━━ Records for processing
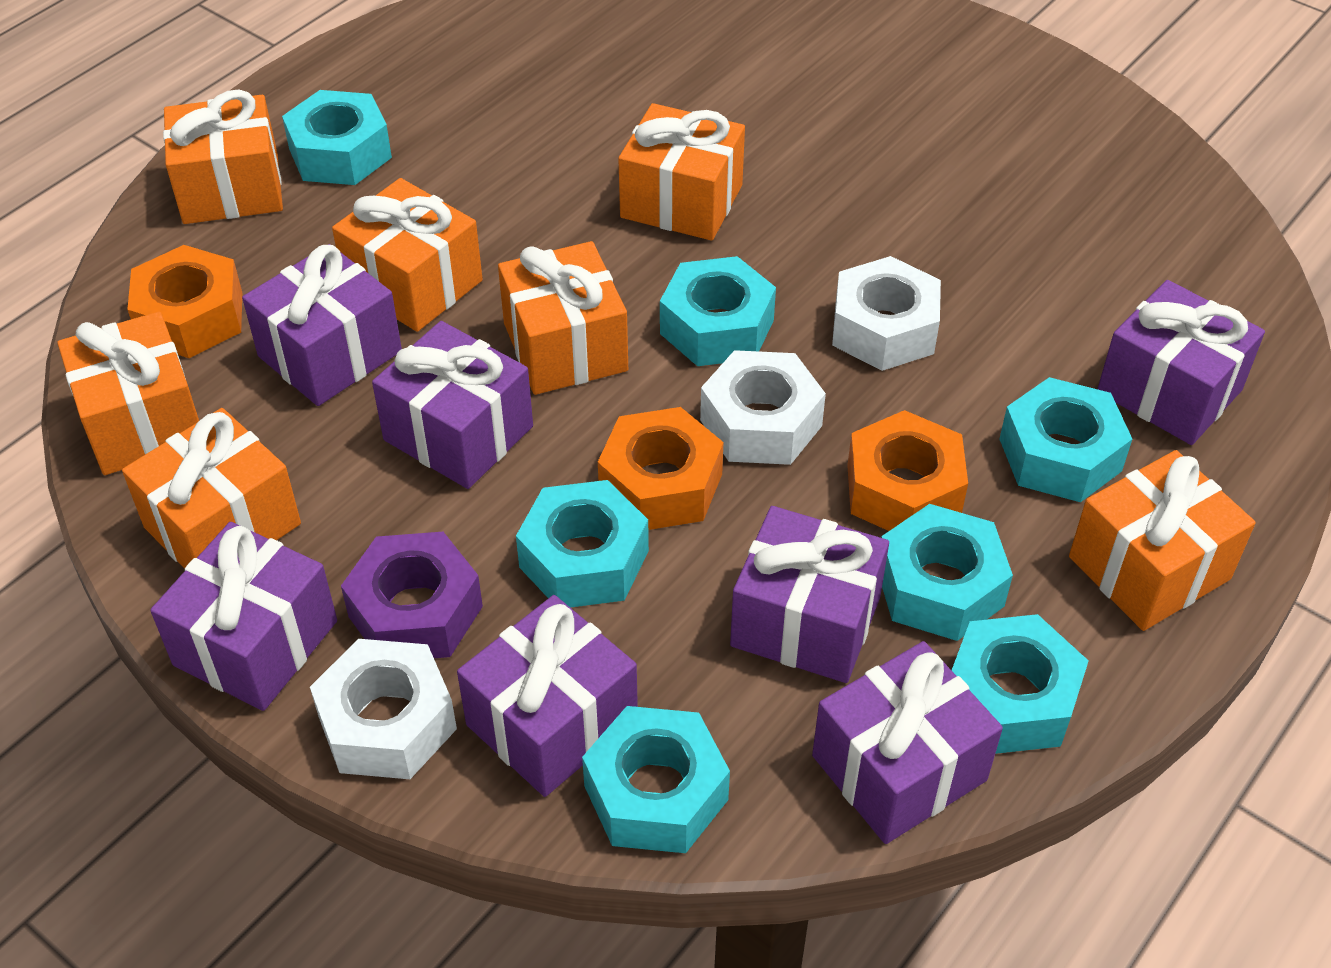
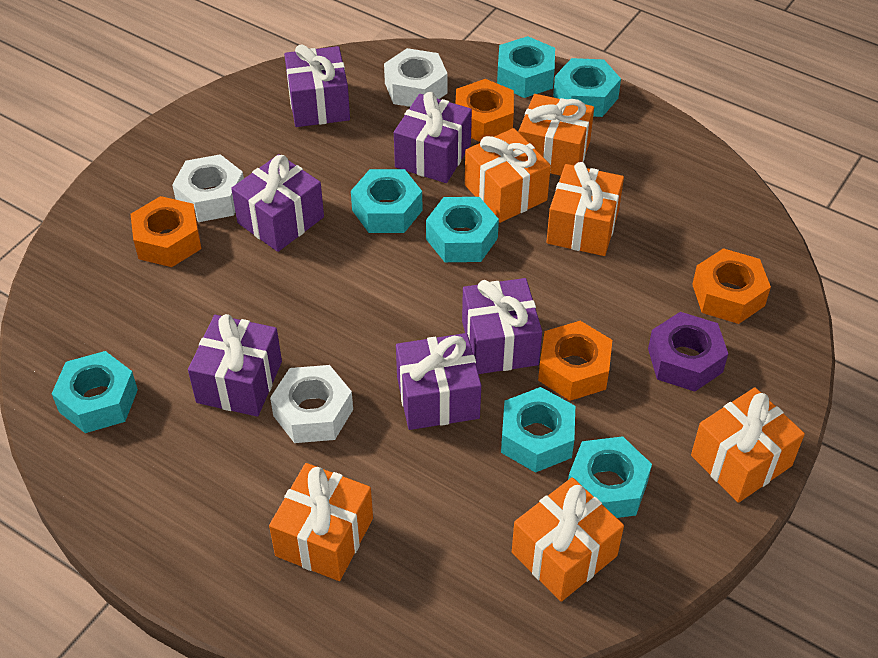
orange gift: 7 -> 6
orange nut: 3 -> 4
purple gift: 7 -> 6

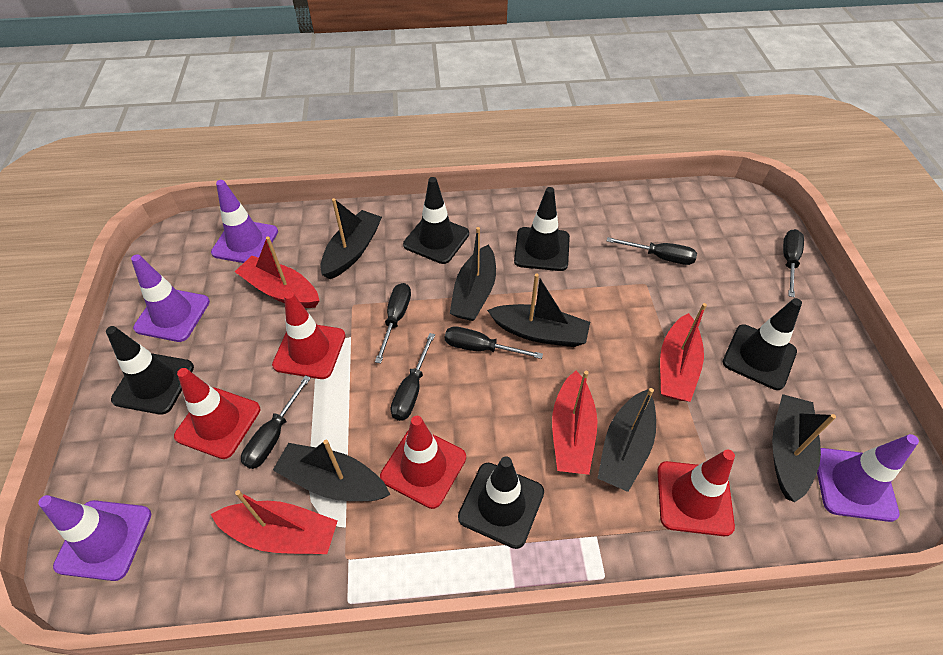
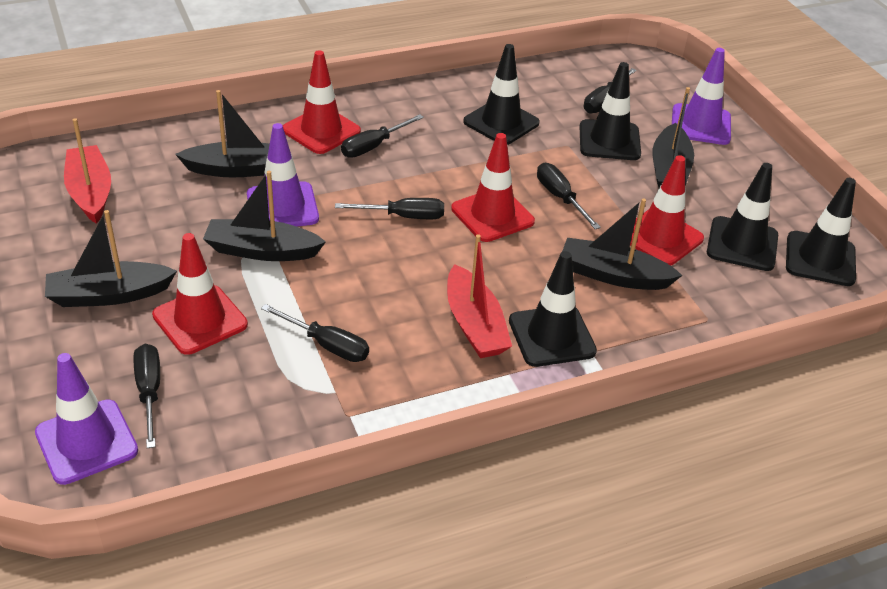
black boat: 6 -> 5
purple traffic cone: 4 -> 3
red boat: 4 -> 2

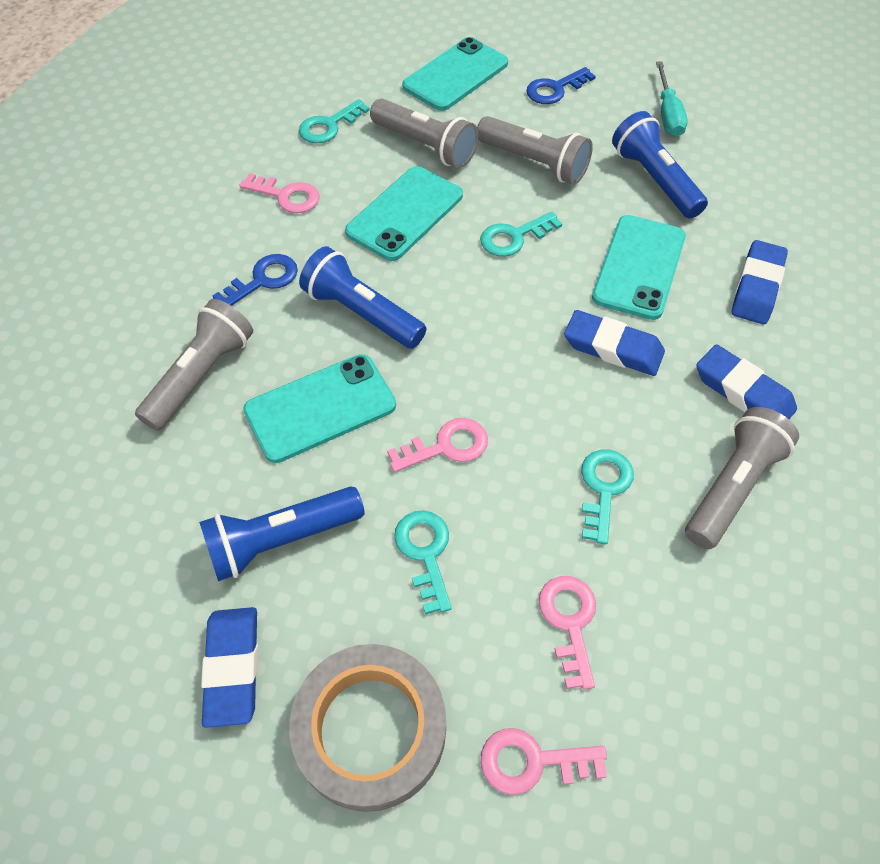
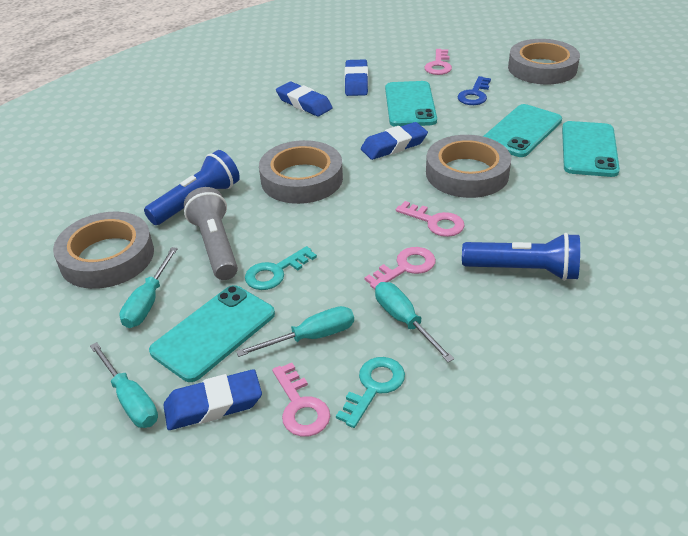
blue flashlight: 3 -> 2
blue key: 2 -> 1
grey flashlight: 4 -> 1
grey tape: 1 -> 4
turquoise key: 4 -> 2
turquoise screwdriver: 1 -> 4

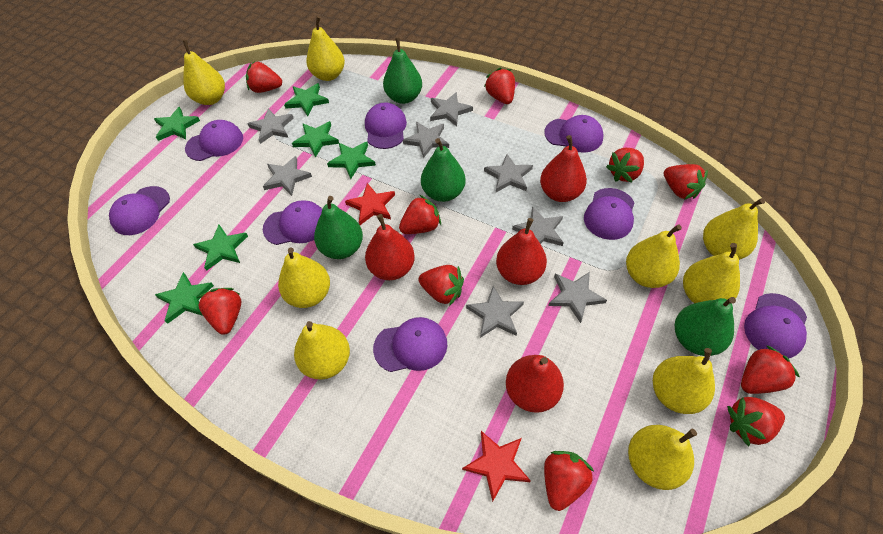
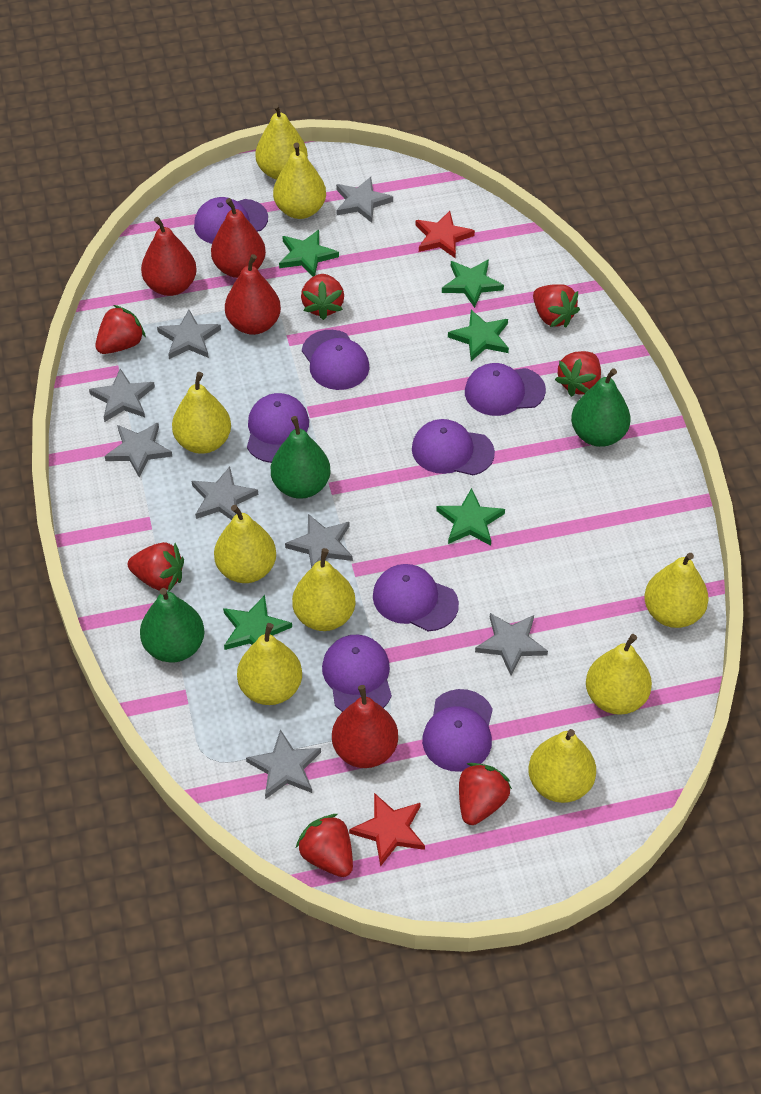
green pear: 4 -> 3
green star: 6 -> 5
red strawberry: 10 -> 7

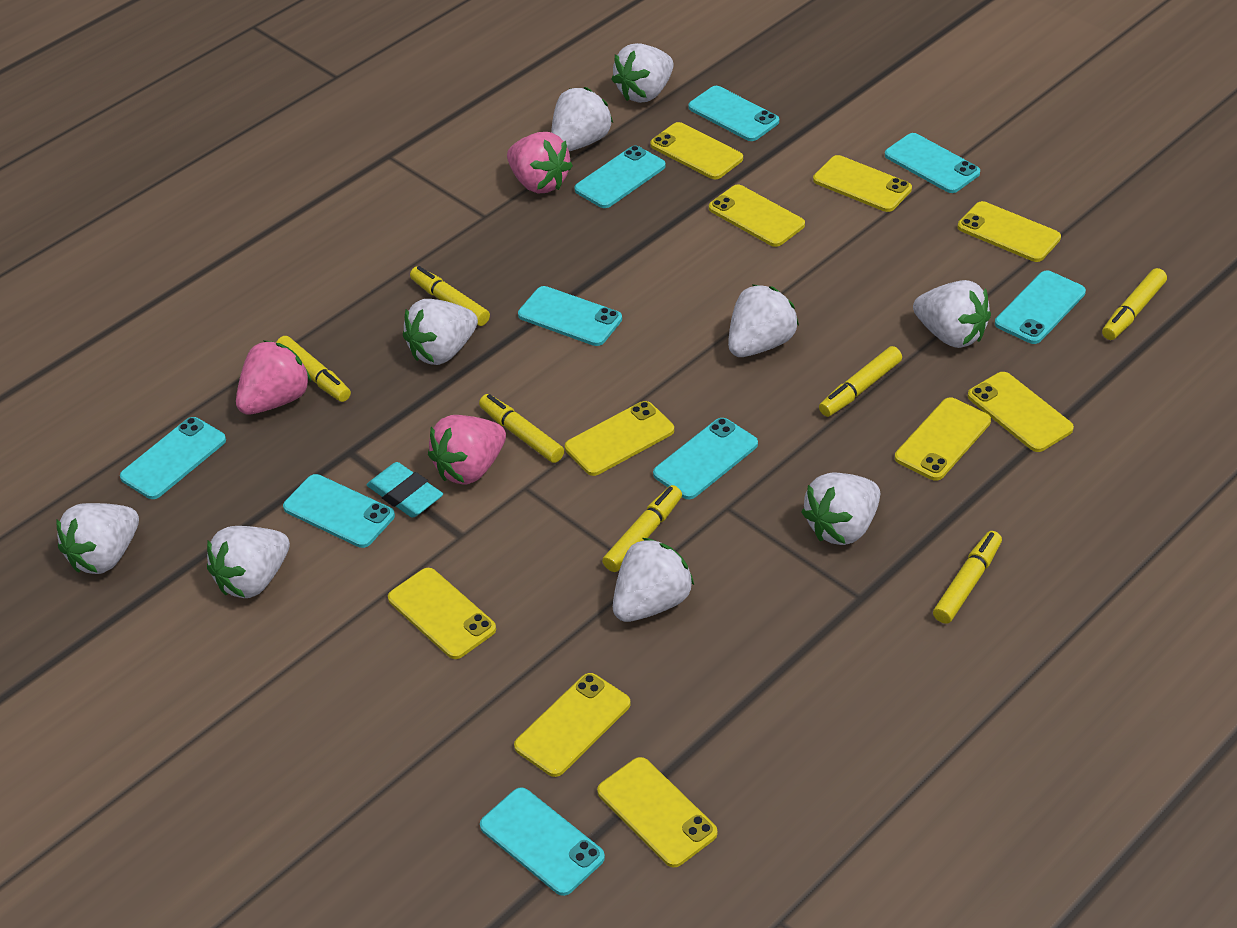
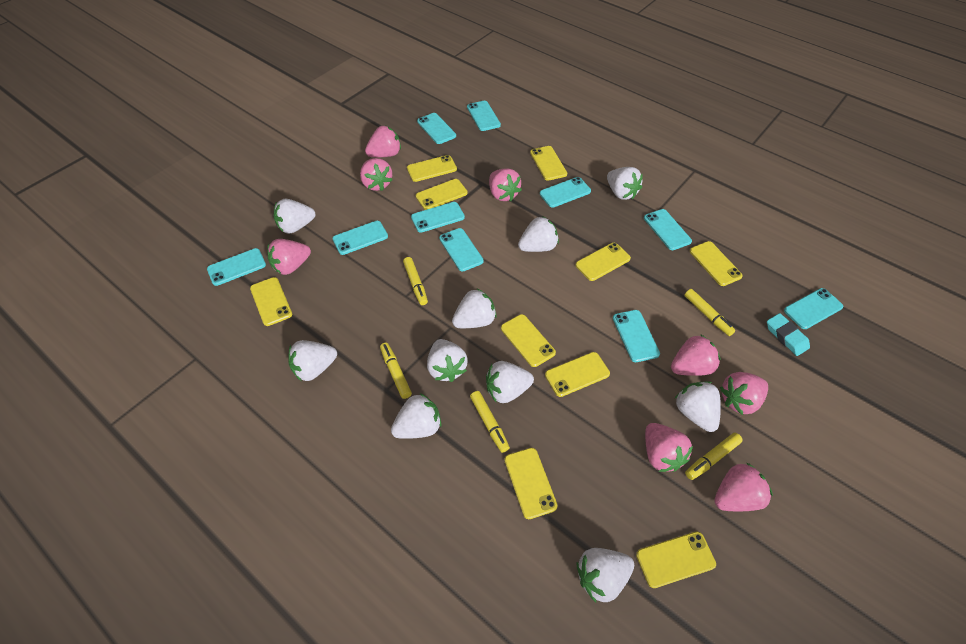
pink strawberry: 3 -> 8
turquoise phone: 9 -> 10
white strawberry: 9 -> 10
yellow marker: 7 -> 5

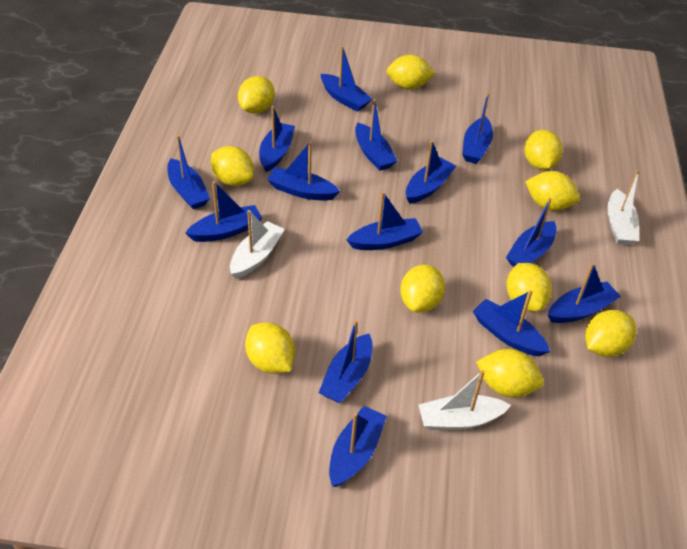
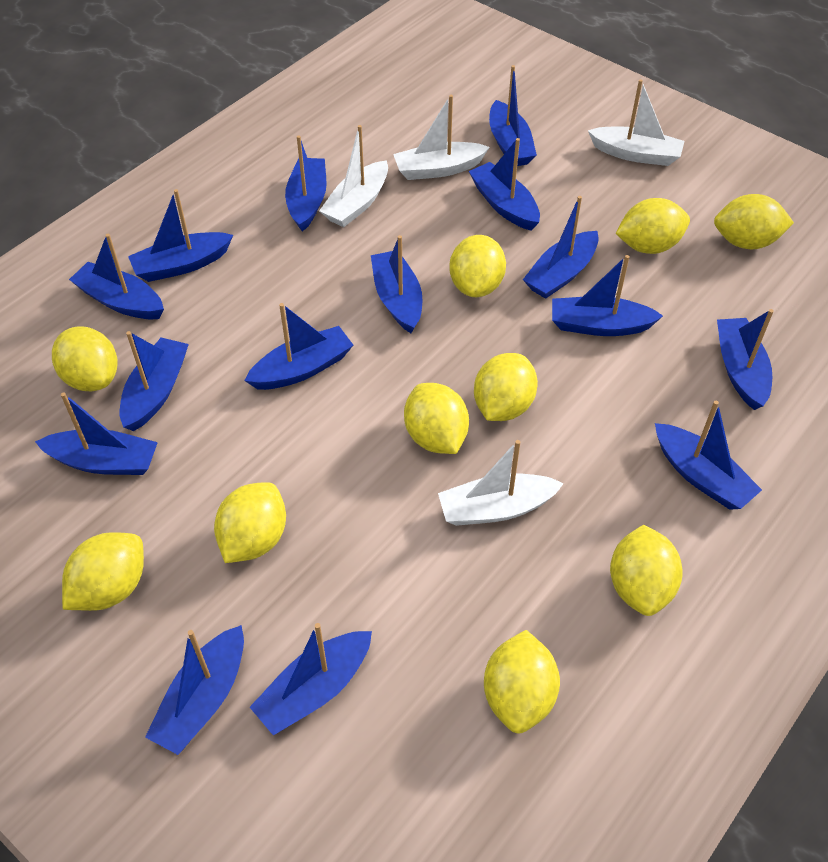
blue boat: 14 -> 15
white boat: 3 -> 4

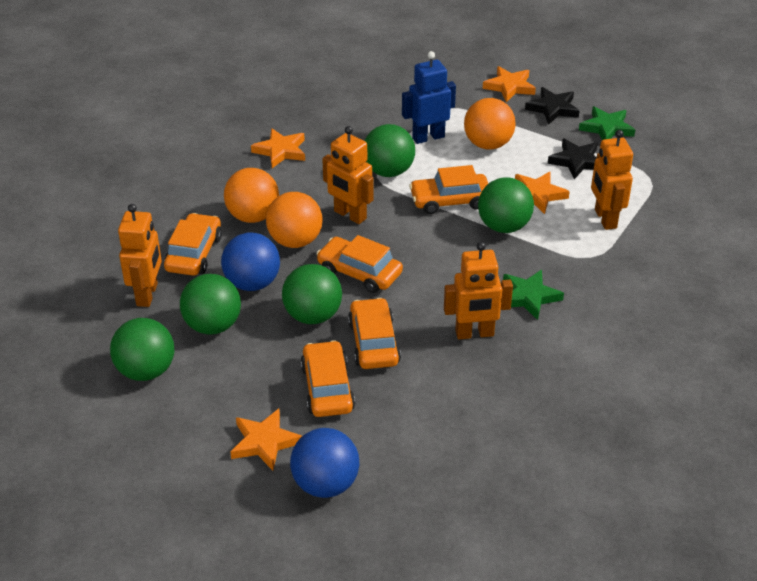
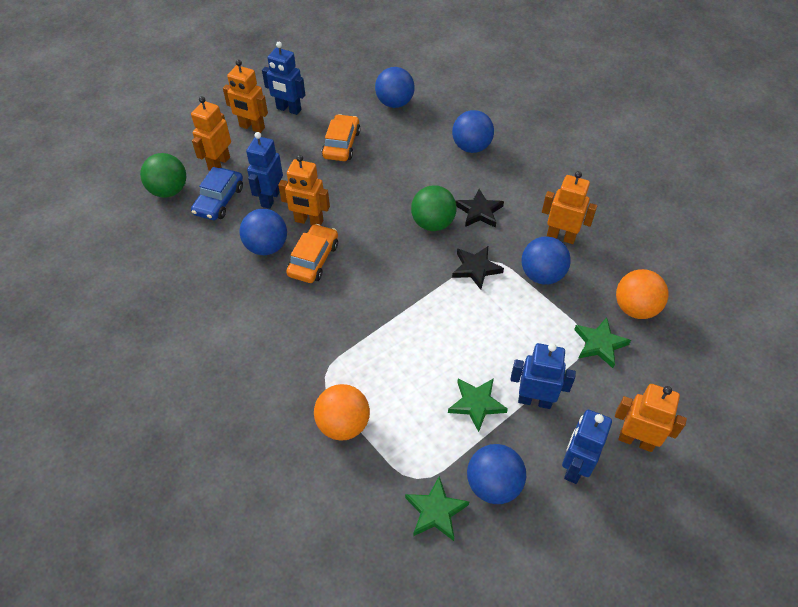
blue ball: 2 -> 5
blue car: 0 -> 1
blue robot: 1 -> 4
green ball: 5 -> 2
green star: 2 -> 3
orange ball: 3 -> 2
orange car: 5 -> 2
orange robot: 4 -> 5
orange star: 4 -> 0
━━━━
Problem
Output nothing but the lines from the one containing "blue car: 0 -> 1" through the last line of the data, exactly as they stand.

Task answer
blue car: 0 -> 1
blue robot: 1 -> 4
green ball: 5 -> 2
green star: 2 -> 3
orange ball: 3 -> 2
orange car: 5 -> 2
orange robot: 4 -> 5
orange star: 4 -> 0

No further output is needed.